Supplied information:
..........

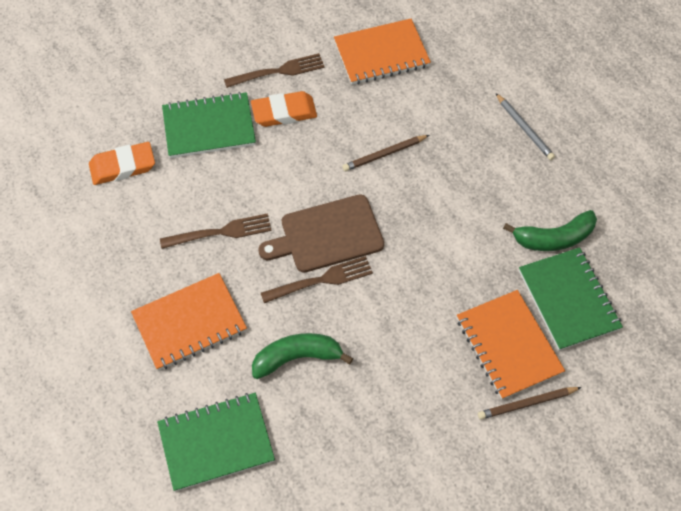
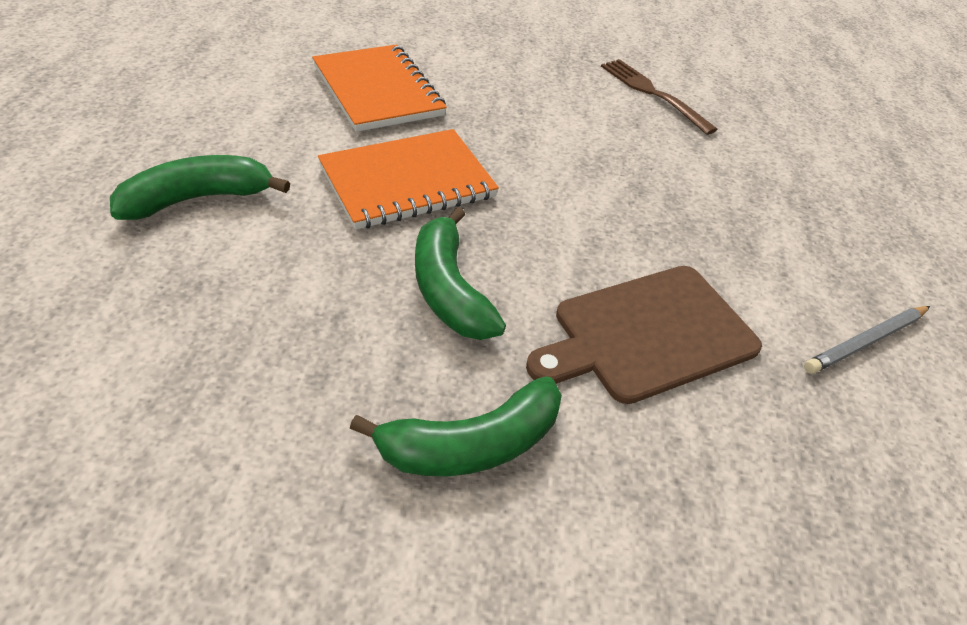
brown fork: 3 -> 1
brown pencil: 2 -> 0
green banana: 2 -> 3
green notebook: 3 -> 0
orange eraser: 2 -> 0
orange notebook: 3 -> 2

..........

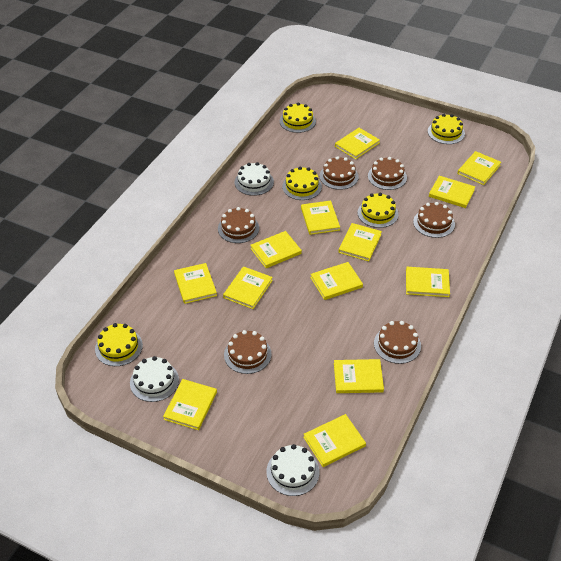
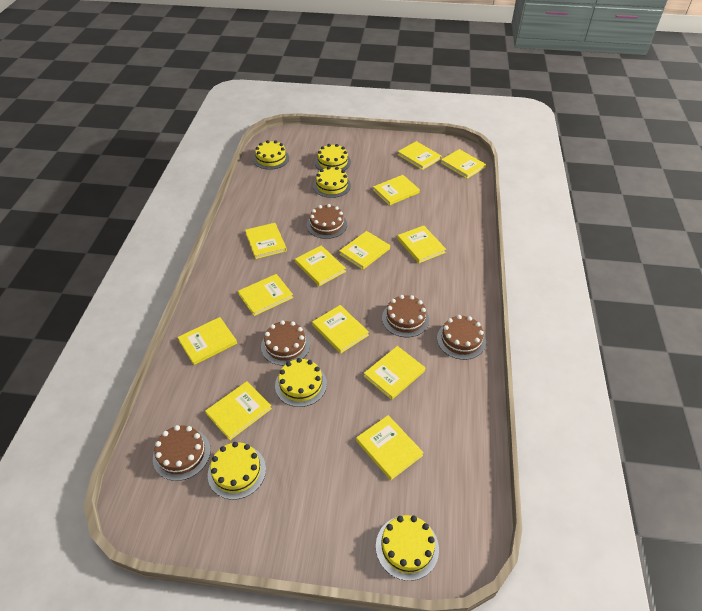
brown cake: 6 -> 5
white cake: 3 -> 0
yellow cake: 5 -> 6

..........

To do: Starting at the line that has "brown fork: 3 -> 1" in the records above, restate word for word every line until the one that has "orange notebook: 3 -> 2", and include that one as well.

Response for this exercise:
brown fork: 3 -> 1
brown pencil: 2 -> 0
green banana: 2 -> 3
green notebook: 3 -> 0
orange eraser: 2 -> 0
orange notebook: 3 -> 2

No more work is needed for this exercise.